What needs to be done: What the answer must contain is every line of the records, exactly, with no pictures.

>>

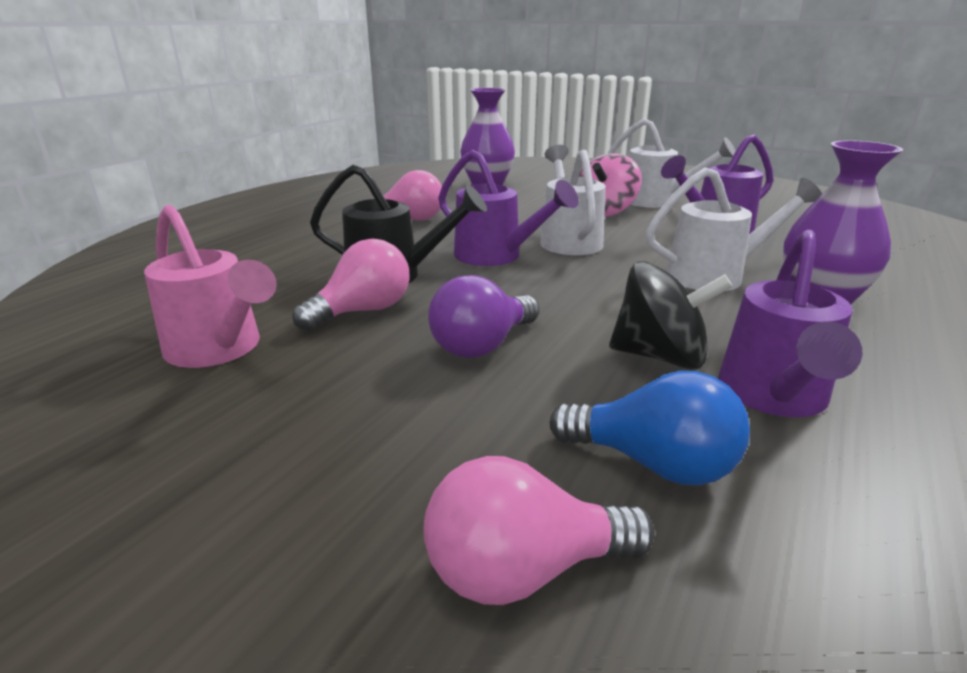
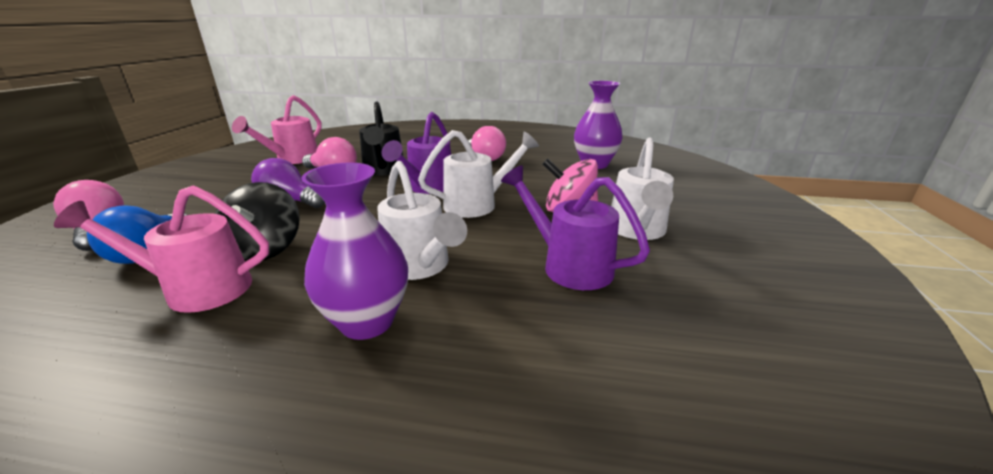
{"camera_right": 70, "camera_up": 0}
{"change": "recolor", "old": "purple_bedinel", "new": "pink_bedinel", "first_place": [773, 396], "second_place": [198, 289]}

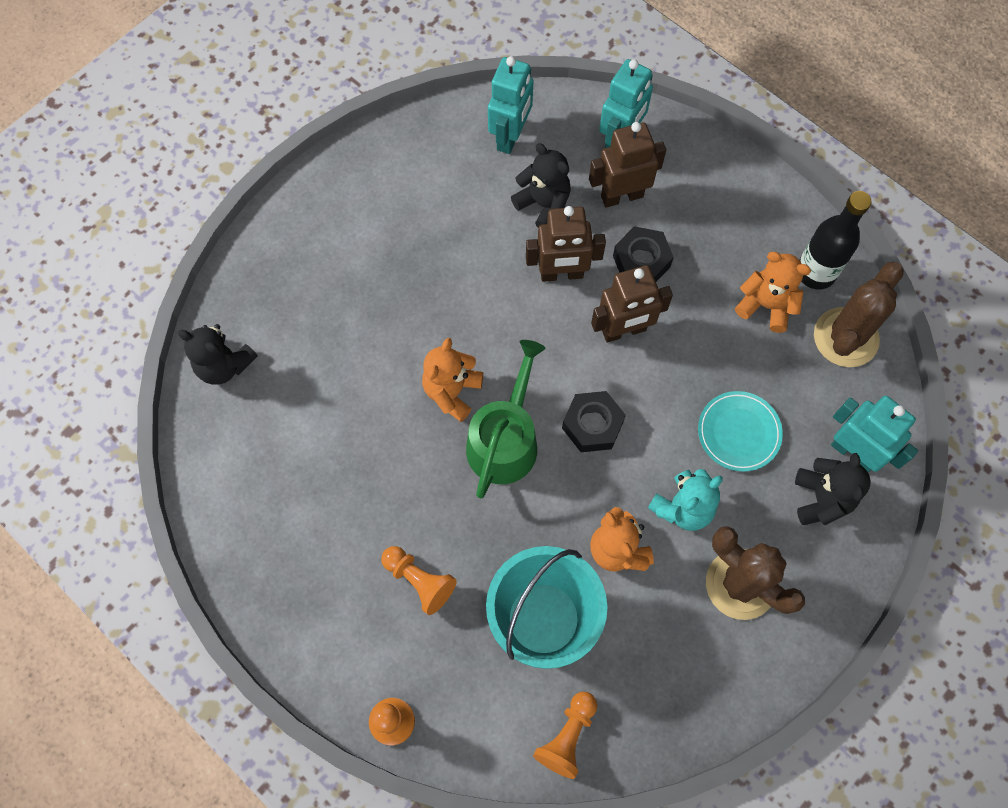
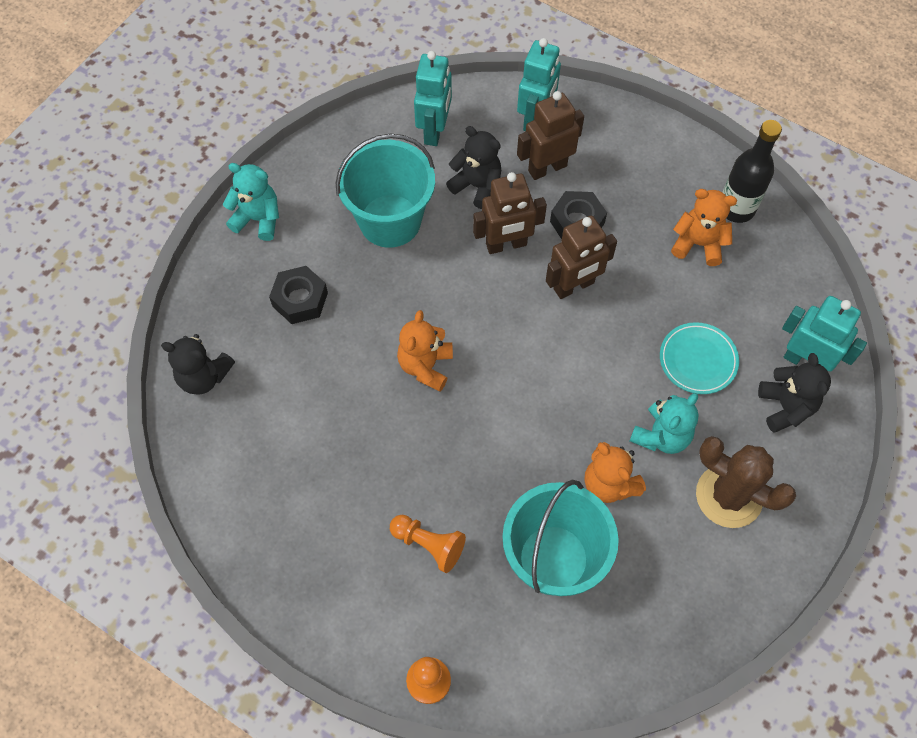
{"camera_right": -10, "camera_up": -5}
{"change": "delete", "old": "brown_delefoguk", "first_place": [845, 337]}
{"change": "delete", "old": "green_bedinel", "first_place": [505, 439]}
{"change": "move", "old": "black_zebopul", "first_place": [592, 425], "second_place": [300, 299]}
{"change": "delete", "old": "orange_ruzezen", "first_place": [567, 736]}
{"change": "insert", "new": "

<<

Task solution:
{"camera_right": 70, "camera_up": 0}
{"change": "recolor", "old": "purple_bedinel", "new": "pink_bedinel", "first_place": [773, 396], "second_place": [198, 289]}

{"camera_right": -10, "camera_up": -5}
{"change": "delete", "old": "brown_delefoguk", "first_place": [845, 337]}
{"change": "delete", "old": "green_bedinel", "first_place": [505, 439]}
{"change": "move", "old": "black_zebopul", "first_place": [592, 425], "second_place": [300, 299]}
{"change": "delete", "old": "orange_ruzezen", "first_place": [567, 736]}
{"change": "insert", "new": "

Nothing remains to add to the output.